# [WORK TASK]
Return the records from the first line through the line containing "D201: zener 12V", and leave out the pictures.
START TASK MATERIAL
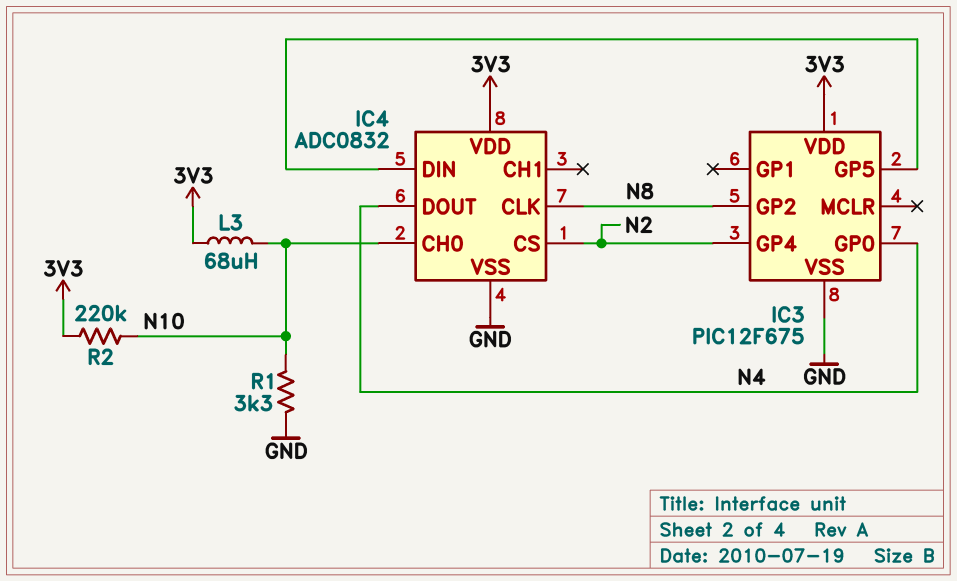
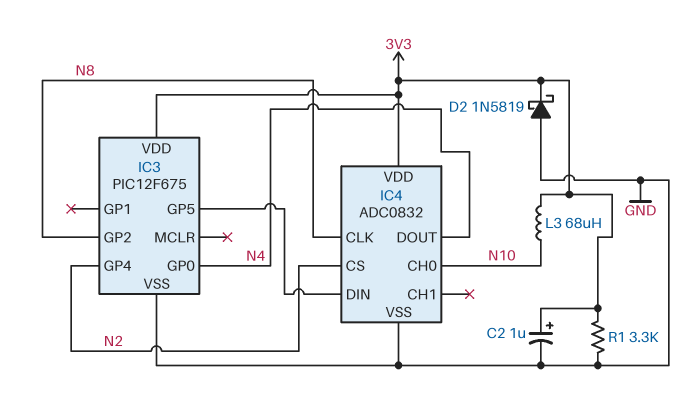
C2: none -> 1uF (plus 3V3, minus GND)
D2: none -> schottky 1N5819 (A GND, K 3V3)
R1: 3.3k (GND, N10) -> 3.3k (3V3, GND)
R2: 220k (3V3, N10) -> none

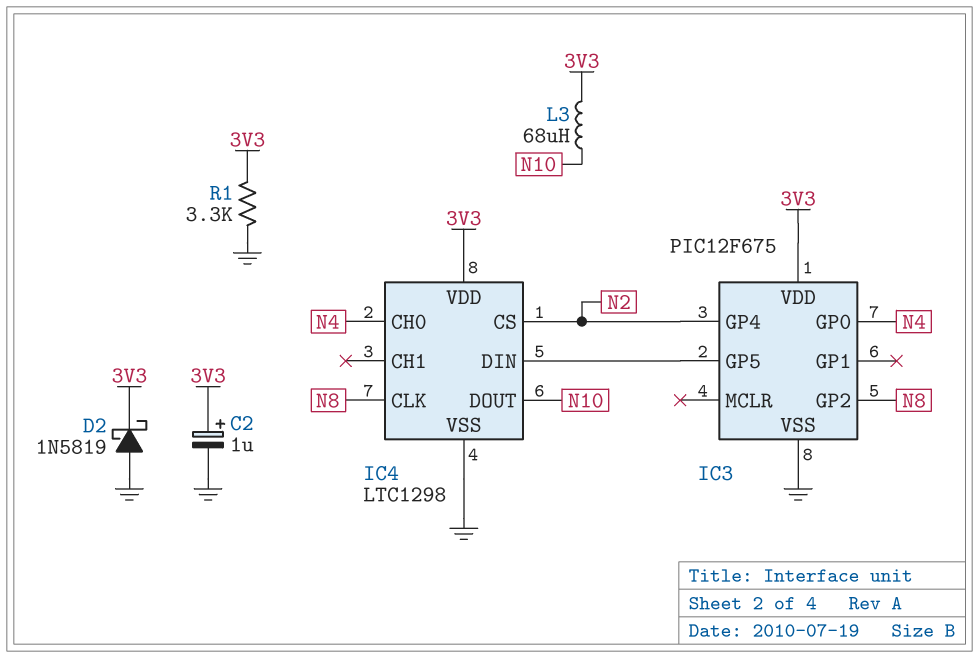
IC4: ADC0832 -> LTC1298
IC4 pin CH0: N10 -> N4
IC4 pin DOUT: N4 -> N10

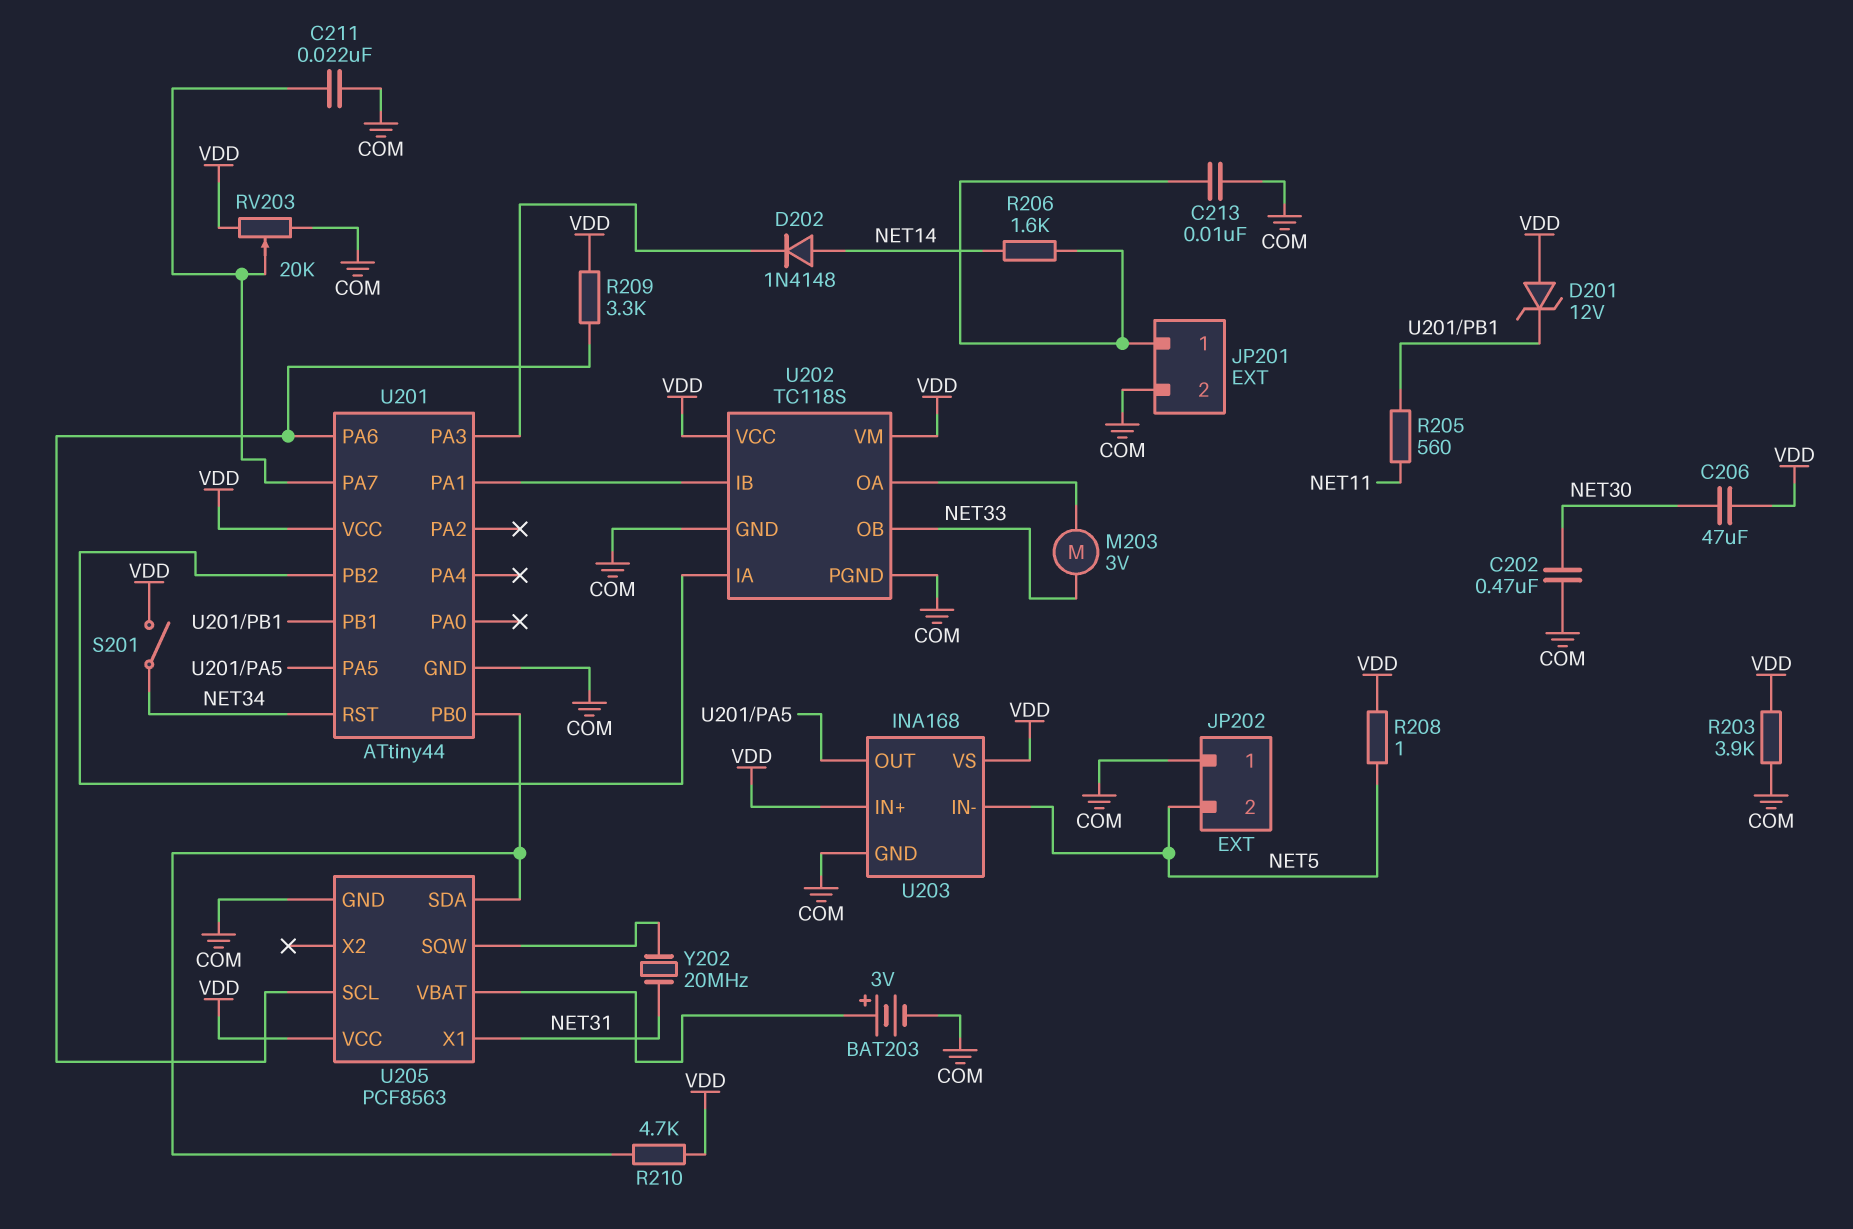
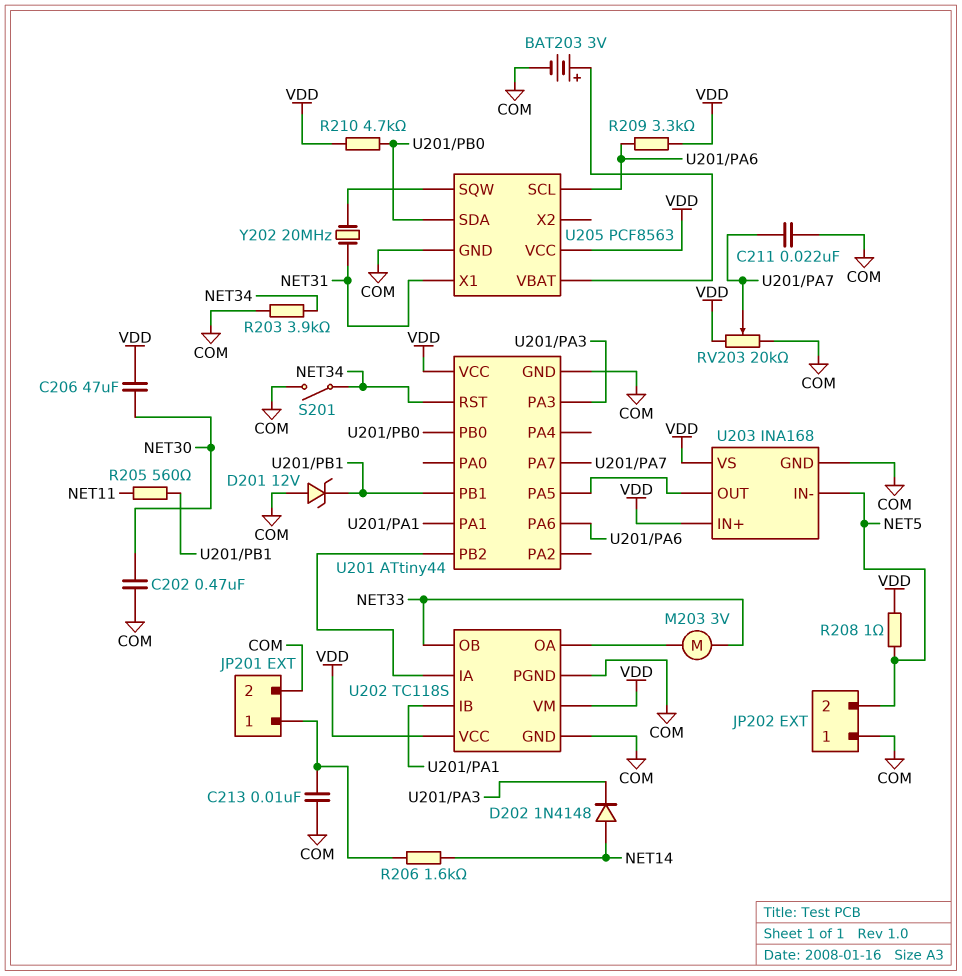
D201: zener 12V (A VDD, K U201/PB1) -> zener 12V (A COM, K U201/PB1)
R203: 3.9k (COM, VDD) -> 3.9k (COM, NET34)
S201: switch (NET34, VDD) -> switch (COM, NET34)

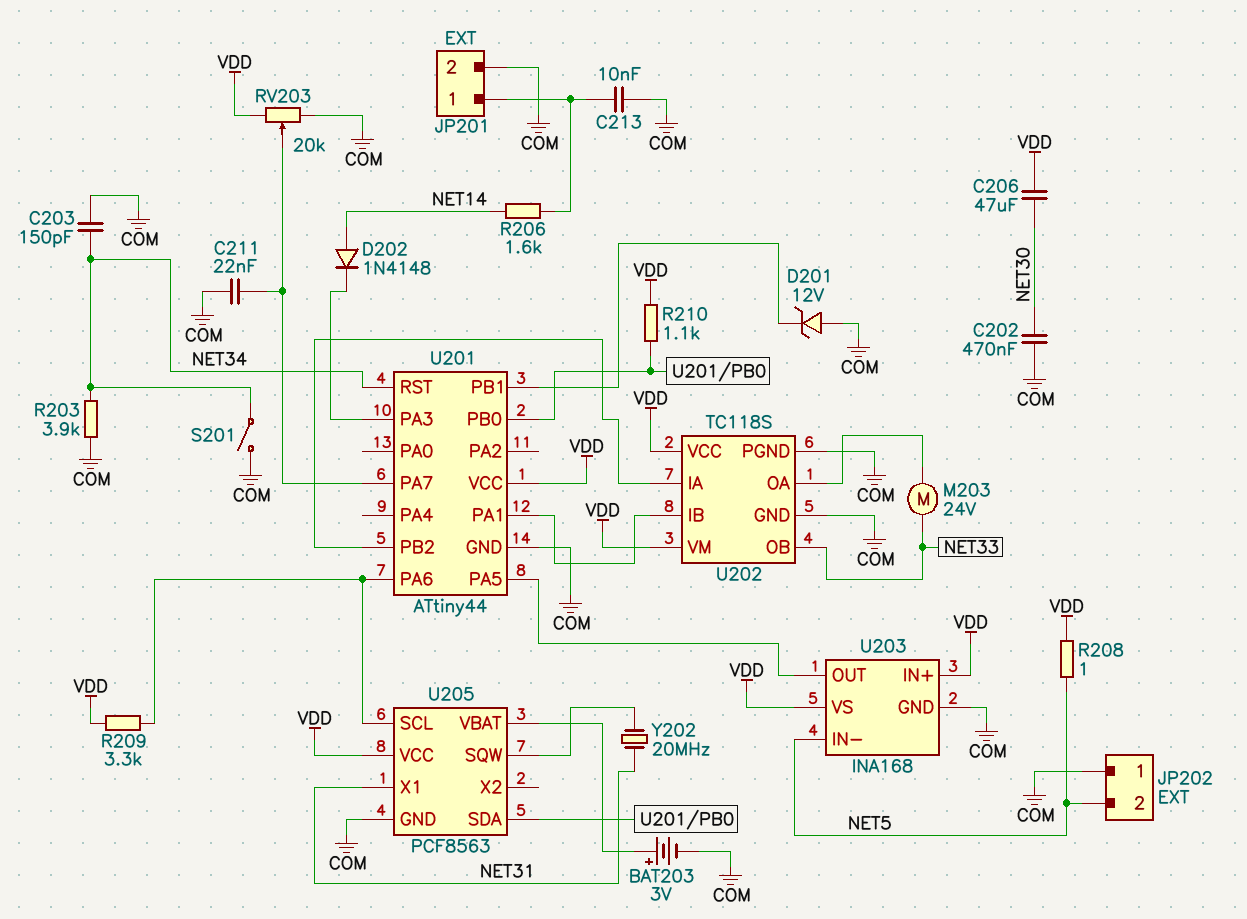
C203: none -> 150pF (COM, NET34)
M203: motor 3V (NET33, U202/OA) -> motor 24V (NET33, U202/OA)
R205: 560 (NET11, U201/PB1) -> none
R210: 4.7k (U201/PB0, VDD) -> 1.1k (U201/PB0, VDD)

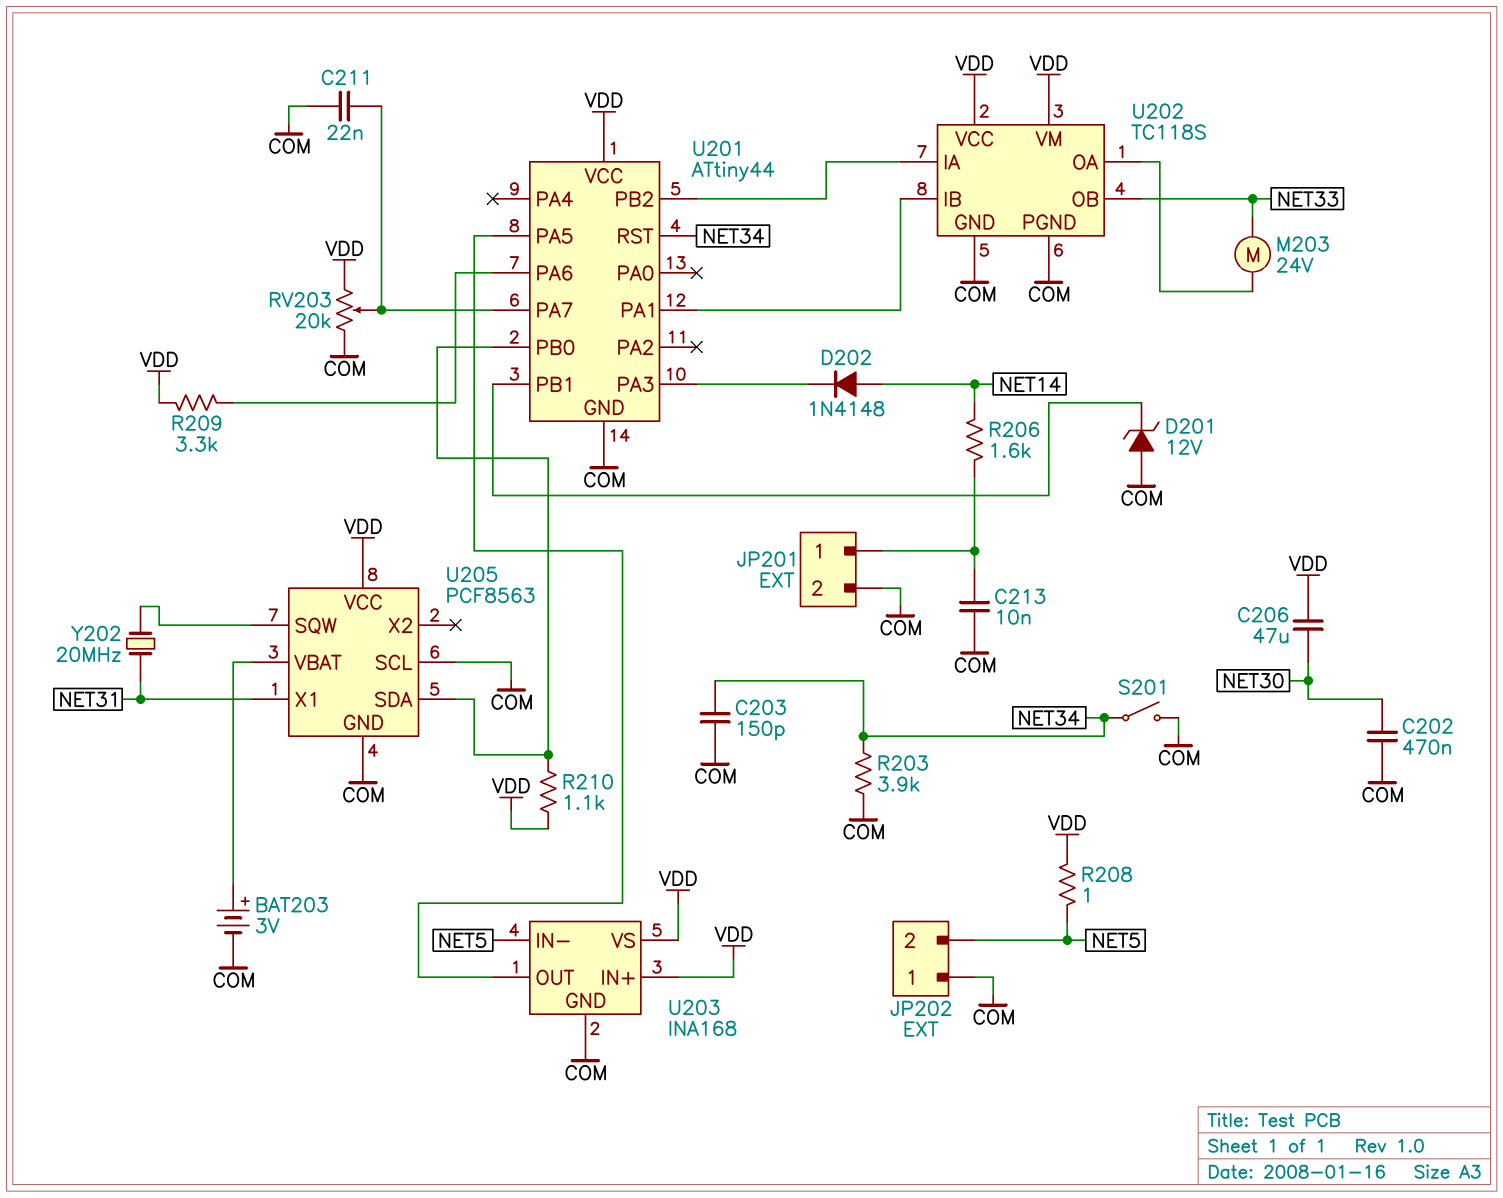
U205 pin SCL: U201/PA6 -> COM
END TASK MATERIAL
# [SOLUTION FOR THIS PROBLEM]
C2: none -> 1uF (plus 3V3, minus GND)
D2: none -> schottky 1N5819 (A GND, K 3V3)
R1: 3.3k (GND, N10) -> 3.3k (3V3, GND)
R2: 220k (3V3, N10) -> none

IC4: ADC0832 -> LTC1298
IC4 pin CH0: N10 -> N4
IC4 pin DOUT: N4 -> N10

D201: zener 12V (A VDD, K U201/PB1) -> zener 12V (A COM, K U201/PB1)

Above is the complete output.